Prompt
A single number is the expected answer: the count of lines in the records below that contain "none".

Supplied records
------------
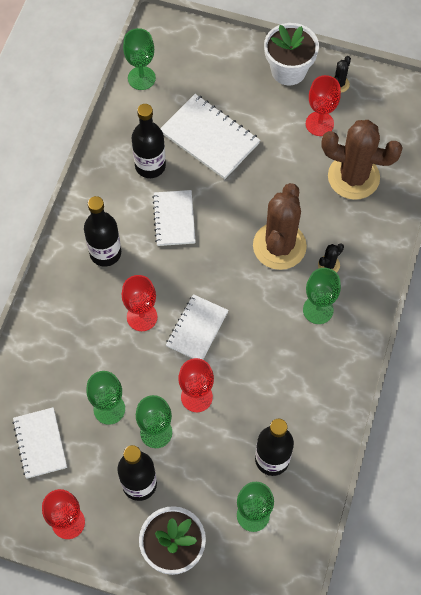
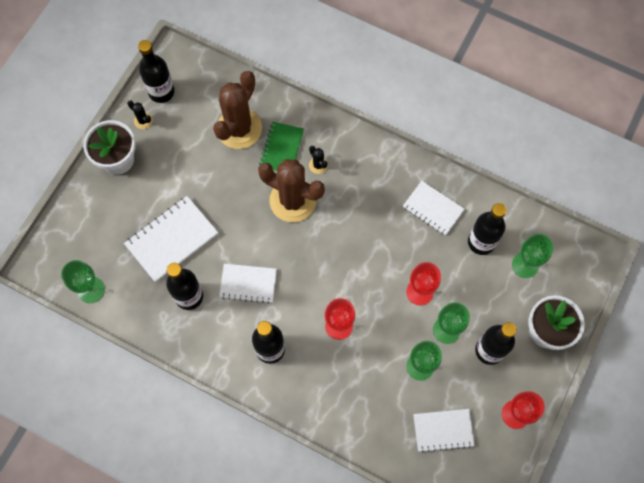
camera: 80 degrees left, 5 degrees up
(197, 329) = (358, 281): white notebook -> white notebook (433, 209)
(318, 310) = (357, 182): green goblet -> none
(319, 124) = (180, 145): red goblet -> none
(339, 224) = (281, 149): none -> green notebook
(378, 94) = (161, 92): none -> black bottle

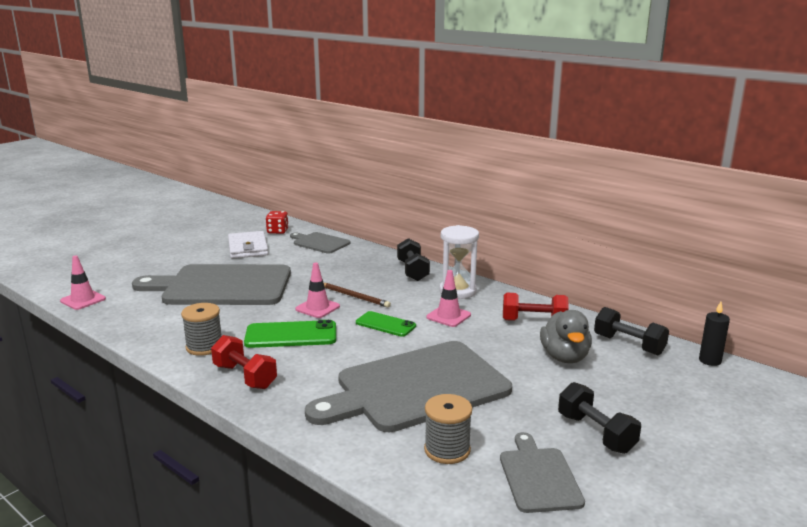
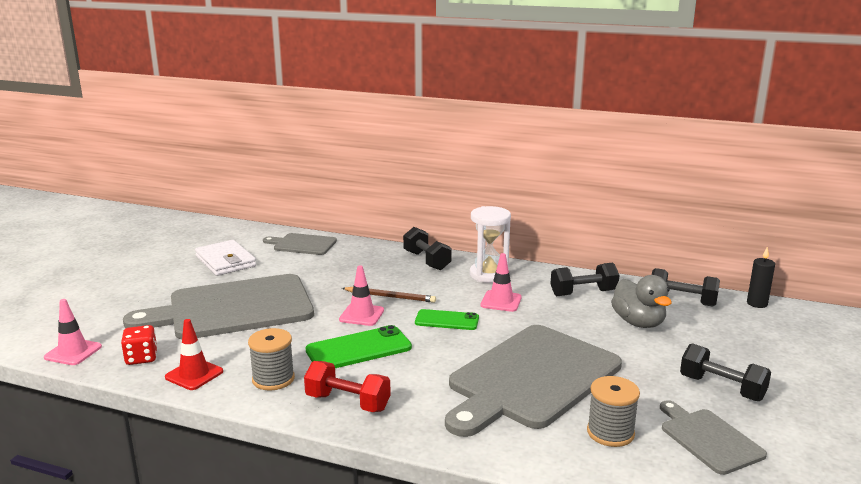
camera: 20 degrees left, 0 degrees up
(150, 332) = (194, 374): none -> red traffic cone
(277, 231) = (243, 238): red dice -> red dice (141, 358)
(534, 321) = (583, 293): red dumbbell -> black dumbbell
------------
Expected answer
5